** About this exercise **
Only lines that contain the word "grey" are to be returned from the data below.

(Stored items)
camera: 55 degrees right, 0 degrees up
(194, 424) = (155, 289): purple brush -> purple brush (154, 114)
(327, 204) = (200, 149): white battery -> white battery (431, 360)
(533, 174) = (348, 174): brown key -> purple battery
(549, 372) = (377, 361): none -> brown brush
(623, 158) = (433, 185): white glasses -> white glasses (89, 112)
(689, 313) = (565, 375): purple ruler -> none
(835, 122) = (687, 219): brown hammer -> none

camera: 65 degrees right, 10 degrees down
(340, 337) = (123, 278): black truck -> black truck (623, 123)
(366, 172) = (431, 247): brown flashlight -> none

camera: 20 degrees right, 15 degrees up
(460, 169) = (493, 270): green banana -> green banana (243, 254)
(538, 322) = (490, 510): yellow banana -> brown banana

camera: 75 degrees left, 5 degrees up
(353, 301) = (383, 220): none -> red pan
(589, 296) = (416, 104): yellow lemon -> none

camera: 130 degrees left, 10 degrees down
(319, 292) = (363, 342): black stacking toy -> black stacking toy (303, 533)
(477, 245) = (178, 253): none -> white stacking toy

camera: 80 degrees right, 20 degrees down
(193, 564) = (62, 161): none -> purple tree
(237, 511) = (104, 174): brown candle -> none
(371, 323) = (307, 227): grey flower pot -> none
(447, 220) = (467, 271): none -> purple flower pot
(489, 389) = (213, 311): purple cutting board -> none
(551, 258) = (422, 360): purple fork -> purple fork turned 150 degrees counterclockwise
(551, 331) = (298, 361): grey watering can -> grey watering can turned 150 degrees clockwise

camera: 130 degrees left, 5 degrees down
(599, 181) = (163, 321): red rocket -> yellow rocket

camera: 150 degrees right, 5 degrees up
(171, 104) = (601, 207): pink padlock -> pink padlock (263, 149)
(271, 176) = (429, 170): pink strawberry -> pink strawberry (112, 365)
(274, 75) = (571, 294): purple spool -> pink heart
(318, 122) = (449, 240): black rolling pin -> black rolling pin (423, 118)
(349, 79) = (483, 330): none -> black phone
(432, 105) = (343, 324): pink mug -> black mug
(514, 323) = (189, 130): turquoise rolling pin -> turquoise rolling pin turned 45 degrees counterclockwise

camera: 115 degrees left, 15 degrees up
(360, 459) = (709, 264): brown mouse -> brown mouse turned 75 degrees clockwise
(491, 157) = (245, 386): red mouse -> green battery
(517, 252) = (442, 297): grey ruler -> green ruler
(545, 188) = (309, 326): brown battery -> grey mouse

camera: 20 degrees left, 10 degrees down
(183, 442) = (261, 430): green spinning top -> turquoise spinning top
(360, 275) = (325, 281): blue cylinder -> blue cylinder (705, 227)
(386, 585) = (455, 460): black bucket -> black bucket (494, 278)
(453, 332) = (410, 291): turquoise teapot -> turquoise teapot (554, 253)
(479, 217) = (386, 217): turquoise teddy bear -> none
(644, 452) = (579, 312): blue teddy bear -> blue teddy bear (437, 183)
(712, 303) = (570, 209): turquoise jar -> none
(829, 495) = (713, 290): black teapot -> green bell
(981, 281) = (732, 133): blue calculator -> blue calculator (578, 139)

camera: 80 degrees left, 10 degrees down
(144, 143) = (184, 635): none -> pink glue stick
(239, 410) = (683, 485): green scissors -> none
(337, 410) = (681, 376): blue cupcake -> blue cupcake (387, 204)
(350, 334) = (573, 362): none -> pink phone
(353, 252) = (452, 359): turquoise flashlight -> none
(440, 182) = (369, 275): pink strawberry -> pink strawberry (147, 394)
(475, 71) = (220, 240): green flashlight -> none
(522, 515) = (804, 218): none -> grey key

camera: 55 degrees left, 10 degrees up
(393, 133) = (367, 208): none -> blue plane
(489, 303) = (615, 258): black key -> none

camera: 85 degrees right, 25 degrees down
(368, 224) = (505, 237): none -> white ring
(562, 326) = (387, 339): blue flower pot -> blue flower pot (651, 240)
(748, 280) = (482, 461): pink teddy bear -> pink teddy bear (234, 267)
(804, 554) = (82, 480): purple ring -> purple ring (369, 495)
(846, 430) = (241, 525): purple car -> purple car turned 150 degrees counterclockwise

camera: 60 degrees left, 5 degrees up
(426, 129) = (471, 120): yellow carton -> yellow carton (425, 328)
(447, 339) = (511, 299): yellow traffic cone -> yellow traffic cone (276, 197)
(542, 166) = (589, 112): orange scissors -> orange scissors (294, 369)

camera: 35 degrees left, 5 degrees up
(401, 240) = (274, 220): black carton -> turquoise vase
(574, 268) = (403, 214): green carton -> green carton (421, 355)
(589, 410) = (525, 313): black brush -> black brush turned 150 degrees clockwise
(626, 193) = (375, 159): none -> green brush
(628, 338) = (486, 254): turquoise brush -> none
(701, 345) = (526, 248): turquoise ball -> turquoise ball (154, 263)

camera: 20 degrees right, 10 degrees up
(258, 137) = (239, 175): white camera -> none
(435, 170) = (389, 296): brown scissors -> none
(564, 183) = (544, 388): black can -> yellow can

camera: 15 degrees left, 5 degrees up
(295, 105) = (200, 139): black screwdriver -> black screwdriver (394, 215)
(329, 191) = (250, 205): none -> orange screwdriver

** Result below **
(371, 323) = (307, 227): grey flower pot -> none
(551, 331) = (298, 361): grey watering can -> grey watering can turned 150 degrees clockwise
(517, 252) = (442, 297): grey ruler -> green ruler
(545, 188) = (309, 326): brown battery -> grey mouse
(522, 515) = (804, 218): none -> grey key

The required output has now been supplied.